__WHAT THE TASK ASKS__: Quote the listing below in full and exactly as written, but omit every picture.

__GIVEN RECORDS__:

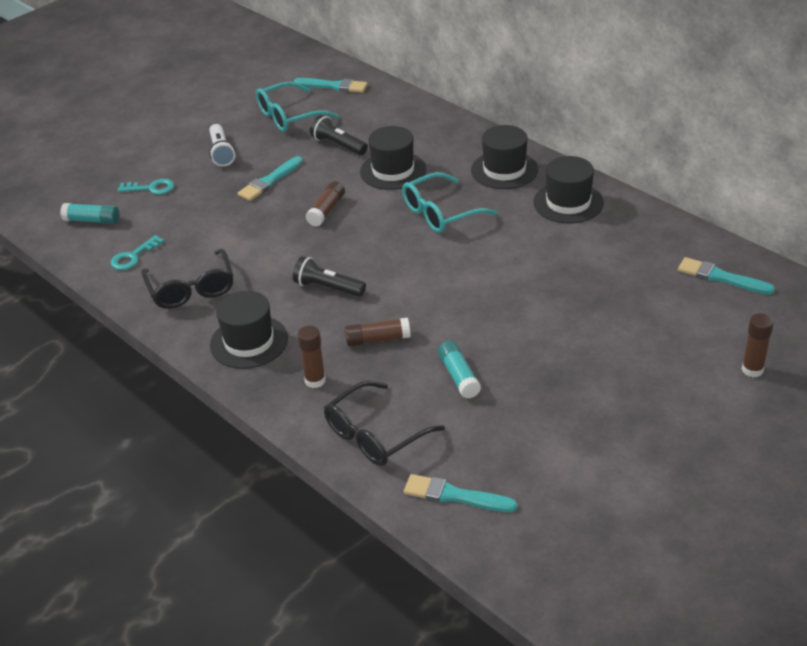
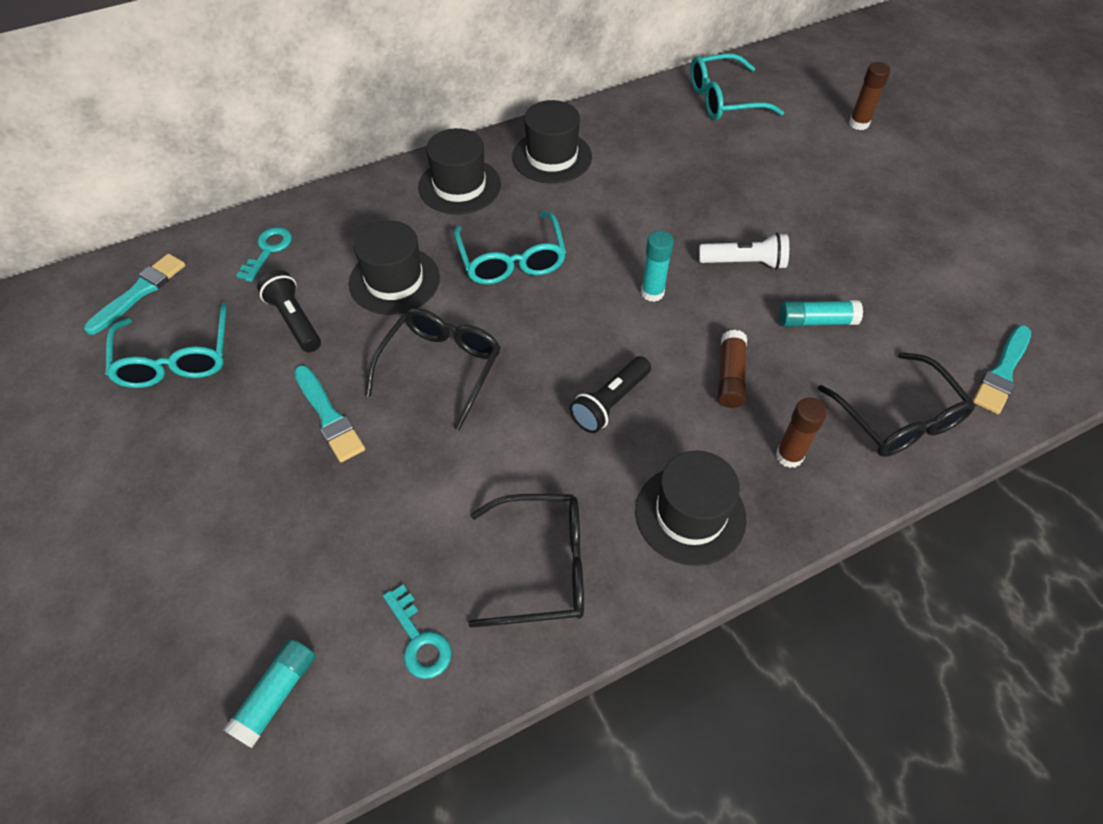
camera: 75 degrees left, 15 degrees up
(151, 188) = (240, 582): turquoise key -> turquoise key (268, 250)
(221, 153) = (208, 463): white flashlight -> white flashlight (744, 263)
(326, 210) = (441, 367): brown glue stick -> black glasses
(338, 145) = (294, 320): black flashlight -> black flashlight turned 90 degrees clockwise
(444, 285) = (652, 292): none -> turquoise glue stick
(721, 277) = (723, 99): turquoise brush -> turquoise glasses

__EXERCISE SOLUTION__:
camera: 75 degrees left, 15 degrees up
(151, 188) = (240, 582): turquoise key -> turquoise key (268, 250)
(221, 153) = (208, 463): white flashlight -> white flashlight (744, 263)
(326, 210) = (441, 367): brown glue stick -> black glasses
(338, 145) = (294, 320): black flashlight -> black flashlight turned 90 degrees clockwise
(444, 285) = (652, 292): none -> turquoise glue stick
(721, 277) = (723, 99): turquoise brush -> turquoise glasses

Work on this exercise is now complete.